(Geometric object motion data)

○ ○ ○ ○

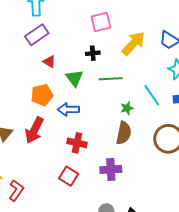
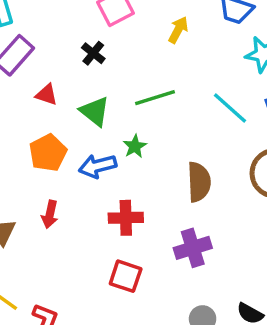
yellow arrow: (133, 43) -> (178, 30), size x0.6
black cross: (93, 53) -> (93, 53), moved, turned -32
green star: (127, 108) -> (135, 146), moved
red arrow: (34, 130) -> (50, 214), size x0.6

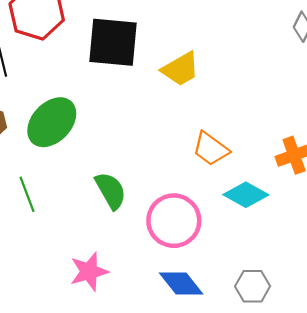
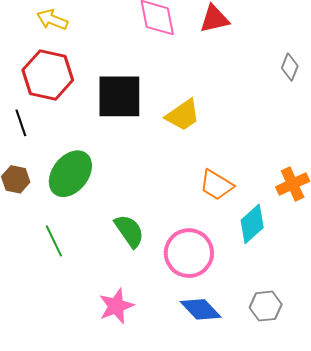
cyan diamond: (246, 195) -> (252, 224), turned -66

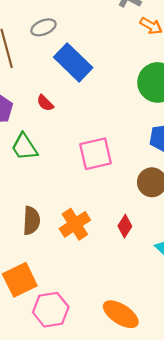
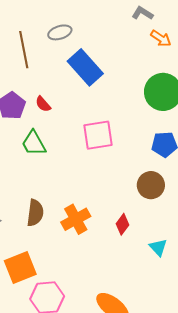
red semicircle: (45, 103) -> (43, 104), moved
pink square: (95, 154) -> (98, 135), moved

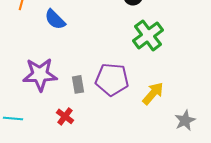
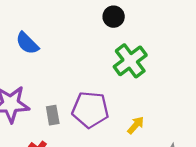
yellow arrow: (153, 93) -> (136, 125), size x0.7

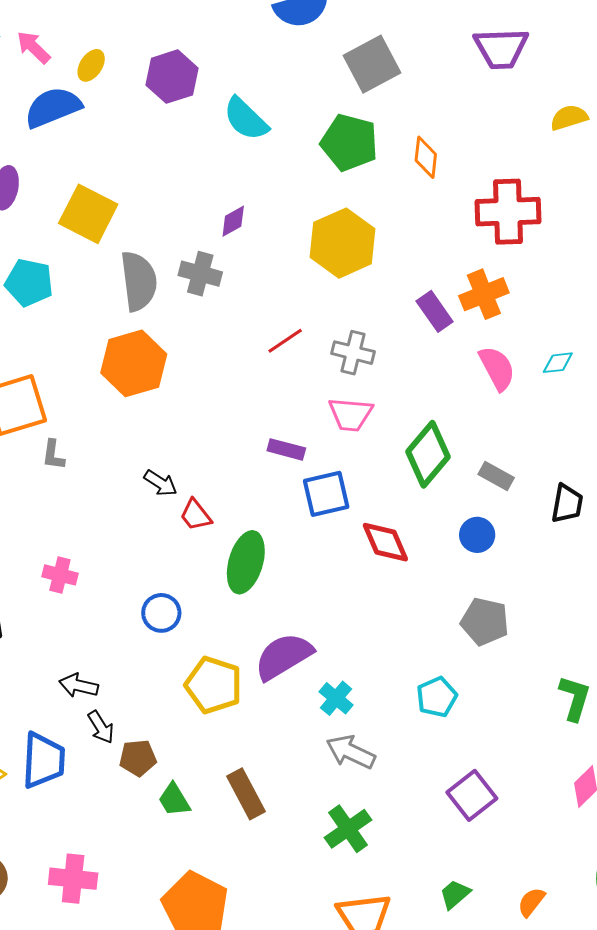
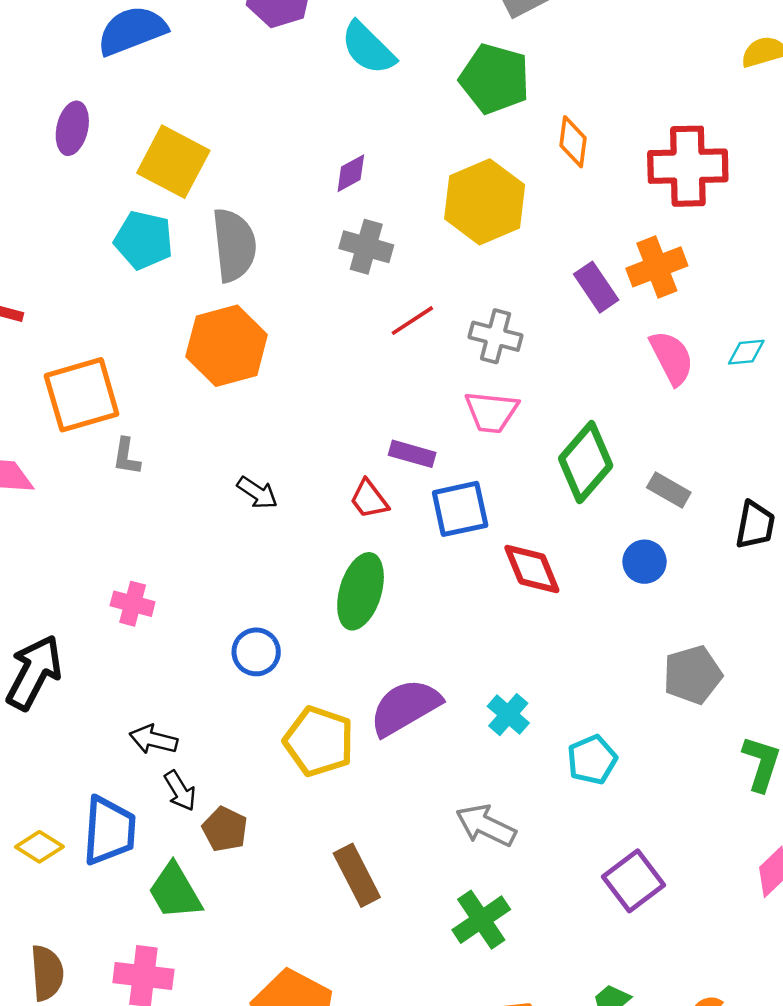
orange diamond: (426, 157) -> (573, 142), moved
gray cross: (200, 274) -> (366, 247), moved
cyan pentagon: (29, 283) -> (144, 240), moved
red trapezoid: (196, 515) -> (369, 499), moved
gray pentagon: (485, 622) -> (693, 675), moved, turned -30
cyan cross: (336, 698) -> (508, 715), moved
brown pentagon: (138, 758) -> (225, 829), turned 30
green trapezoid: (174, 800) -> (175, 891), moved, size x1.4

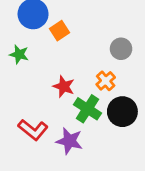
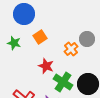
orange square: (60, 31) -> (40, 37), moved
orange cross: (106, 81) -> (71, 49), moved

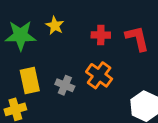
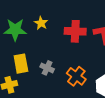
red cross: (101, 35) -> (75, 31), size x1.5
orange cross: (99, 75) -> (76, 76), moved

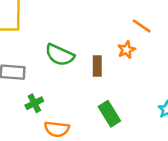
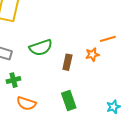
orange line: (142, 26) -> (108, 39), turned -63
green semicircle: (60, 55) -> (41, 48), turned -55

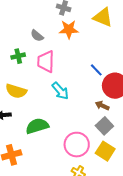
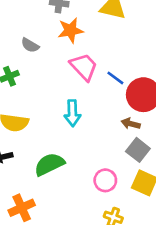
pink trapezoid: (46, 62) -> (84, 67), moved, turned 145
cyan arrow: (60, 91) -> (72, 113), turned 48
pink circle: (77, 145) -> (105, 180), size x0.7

○ ○ ○ ○

▶ Your task: Pictures should be left out when the records above are restated exactly.

▶ Answer box:
yellow arrow: (133, 43) -> (178, 30), size x0.6
black cross: (93, 53) -> (93, 53), moved, turned -32
green star: (127, 108) -> (135, 146), moved
red arrow: (34, 130) -> (50, 214), size x0.6

cyan diamond: (246, 195) -> (252, 224), turned -66

red semicircle: (45, 103) -> (43, 104), moved
pink square: (95, 154) -> (98, 135), moved

yellow arrow: (153, 93) -> (136, 125), size x0.7

orange diamond: (426, 157) -> (573, 142), moved
gray cross: (200, 274) -> (366, 247), moved
cyan pentagon: (29, 283) -> (144, 240), moved
red trapezoid: (196, 515) -> (369, 499), moved
gray pentagon: (485, 622) -> (693, 675), moved, turned -30
cyan cross: (336, 698) -> (508, 715), moved
brown pentagon: (138, 758) -> (225, 829), turned 30
green trapezoid: (174, 800) -> (175, 891), moved, size x1.4

orange square: (60, 31) -> (40, 37), moved
orange cross: (106, 81) -> (71, 49), moved

red cross: (101, 35) -> (75, 31), size x1.5
orange cross: (99, 75) -> (76, 76), moved

orange line: (142, 26) -> (108, 39), turned -63
green semicircle: (60, 55) -> (41, 48), turned -55

pink trapezoid: (46, 62) -> (84, 67), moved, turned 145
cyan arrow: (60, 91) -> (72, 113), turned 48
pink circle: (77, 145) -> (105, 180), size x0.7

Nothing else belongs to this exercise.